Every line in the records below between the one holding "camera: 30 degrees left, 15 degrees up" and the one holding "nothing => white_gagezodo [566,425,648,525]", inclusive, is to be set down exactly; all other lines are to be left out.

- Records to process
• • • • • • •
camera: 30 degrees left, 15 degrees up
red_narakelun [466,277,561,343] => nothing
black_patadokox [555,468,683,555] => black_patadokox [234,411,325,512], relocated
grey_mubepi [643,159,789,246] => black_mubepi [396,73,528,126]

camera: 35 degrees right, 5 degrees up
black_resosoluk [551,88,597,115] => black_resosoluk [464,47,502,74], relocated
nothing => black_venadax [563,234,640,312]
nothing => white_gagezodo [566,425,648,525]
• • • • • • •
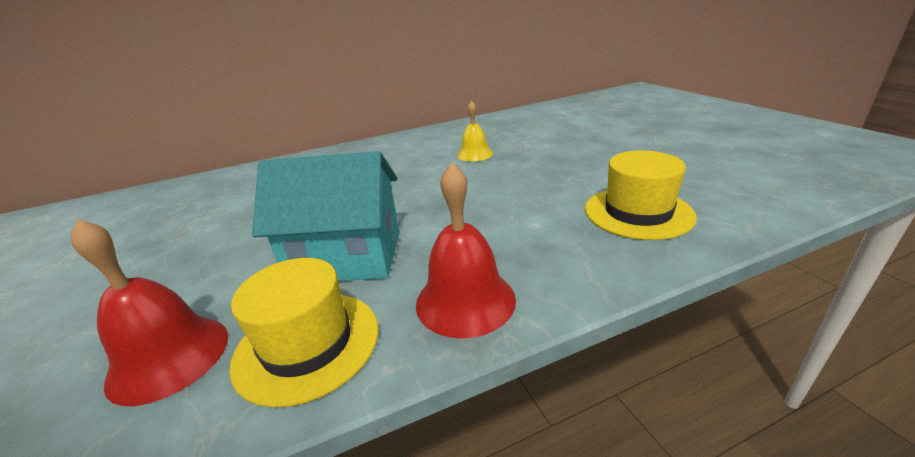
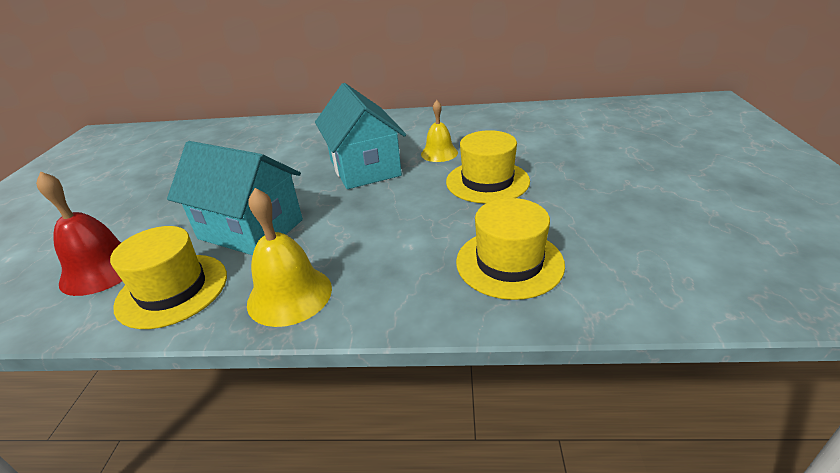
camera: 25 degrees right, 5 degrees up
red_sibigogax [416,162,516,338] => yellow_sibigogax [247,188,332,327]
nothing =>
• • • • • • •
- Solution to the problem
camera: 30 degrees left, 15 degrees up
red_narakelun [466,277,561,343] => nothing
black_patadokox [555,468,683,555] => black_patadokox [234,411,325,512], relocated
grey_mubepi [643,159,789,246] => black_mubepi [396,73,528,126]

camera: 35 degrees right, 5 degrees up
black_resosoluk [551,88,597,115] => black_resosoluk [464,47,502,74], relocated
nothing => black_venadax [563,234,640,312]
nothing => white_gagezodo [566,425,648,525]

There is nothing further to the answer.